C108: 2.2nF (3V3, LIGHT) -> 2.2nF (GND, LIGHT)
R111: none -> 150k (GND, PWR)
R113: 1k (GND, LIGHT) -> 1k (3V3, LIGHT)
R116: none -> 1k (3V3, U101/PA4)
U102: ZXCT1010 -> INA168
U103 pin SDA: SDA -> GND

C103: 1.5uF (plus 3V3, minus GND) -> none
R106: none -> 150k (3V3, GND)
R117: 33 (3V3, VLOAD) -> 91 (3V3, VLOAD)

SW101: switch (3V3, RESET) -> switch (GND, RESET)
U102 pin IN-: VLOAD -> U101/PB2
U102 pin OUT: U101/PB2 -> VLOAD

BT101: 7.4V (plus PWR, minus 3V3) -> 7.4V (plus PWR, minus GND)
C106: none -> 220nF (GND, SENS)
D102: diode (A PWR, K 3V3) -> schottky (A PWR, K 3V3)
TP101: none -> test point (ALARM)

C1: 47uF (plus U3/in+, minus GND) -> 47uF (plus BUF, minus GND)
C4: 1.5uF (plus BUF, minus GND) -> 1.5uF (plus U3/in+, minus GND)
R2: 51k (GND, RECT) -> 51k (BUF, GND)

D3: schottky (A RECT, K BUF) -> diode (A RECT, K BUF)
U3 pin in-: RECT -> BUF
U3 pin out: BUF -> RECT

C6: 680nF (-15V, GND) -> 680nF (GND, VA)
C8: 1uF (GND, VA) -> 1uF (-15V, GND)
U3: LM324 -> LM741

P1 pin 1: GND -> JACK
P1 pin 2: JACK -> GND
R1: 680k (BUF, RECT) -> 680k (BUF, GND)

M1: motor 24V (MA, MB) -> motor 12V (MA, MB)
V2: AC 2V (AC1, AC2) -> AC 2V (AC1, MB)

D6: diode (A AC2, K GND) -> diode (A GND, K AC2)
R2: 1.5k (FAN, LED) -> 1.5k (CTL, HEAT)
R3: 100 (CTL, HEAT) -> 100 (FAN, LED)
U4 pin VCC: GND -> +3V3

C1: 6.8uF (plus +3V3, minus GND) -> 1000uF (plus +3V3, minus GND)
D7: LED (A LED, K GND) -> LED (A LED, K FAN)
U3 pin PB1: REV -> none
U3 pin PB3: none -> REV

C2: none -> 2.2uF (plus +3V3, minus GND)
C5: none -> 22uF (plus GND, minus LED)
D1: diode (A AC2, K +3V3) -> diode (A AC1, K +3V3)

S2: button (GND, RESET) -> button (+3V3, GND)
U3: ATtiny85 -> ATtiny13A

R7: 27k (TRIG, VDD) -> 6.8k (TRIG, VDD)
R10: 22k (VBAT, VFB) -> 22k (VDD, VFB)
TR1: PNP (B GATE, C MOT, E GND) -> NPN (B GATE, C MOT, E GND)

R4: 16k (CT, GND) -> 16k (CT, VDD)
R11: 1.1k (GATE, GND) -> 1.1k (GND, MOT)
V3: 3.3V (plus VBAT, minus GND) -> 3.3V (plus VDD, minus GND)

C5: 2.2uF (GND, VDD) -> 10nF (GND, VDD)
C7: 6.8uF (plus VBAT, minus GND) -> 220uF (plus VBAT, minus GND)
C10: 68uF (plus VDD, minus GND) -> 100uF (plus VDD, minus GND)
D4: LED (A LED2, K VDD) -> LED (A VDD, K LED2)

▬▬▬

> _Exercise objective_
Sift through the material above and copy each line that holds "plus".

> _Solution for this exercise_
C103: 1.5uF (plus 3V3, minus GND) -> none
BT101: 7.4V (plus PWR, minus 3V3) -> 7.4V (plus PWR, minus GND)
C1: 47uF (plus U3/in+, minus GND) -> 47uF (plus BUF, minus GND)
C4: 1.5uF (plus BUF, minus GND) -> 1.5uF (plus U3/in+, minus GND)
C1: 6.8uF (plus +3V3, minus GND) -> 1000uF (plus +3V3, minus GND)
C2: none -> 2.2uF (plus +3V3, minus GND)
C5: none -> 22uF (plus GND, minus LED)
V3: 3.3V (plus VBAT, minus GND) -> 3.3V (plus VDD, minus GND)
C7: 6.8uF (plus VBAT, minus GND) -> 220uF (plus VBAT, minus GND)
C10: 68uF (plus VDD, minus GND) -> 100uF (plus VDD, minus GND)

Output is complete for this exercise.